* [Task statement]: Every entry below is to be copied exactly as written.

* [Data]:

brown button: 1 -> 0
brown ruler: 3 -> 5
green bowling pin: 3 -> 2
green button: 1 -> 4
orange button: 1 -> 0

* [Answer area]:
brown button: 1 -> 0
brown ruler: 3 -> 5
green bowling pin: 3 -> 2
green button: 1 -> 4
orange button: 1 -> 0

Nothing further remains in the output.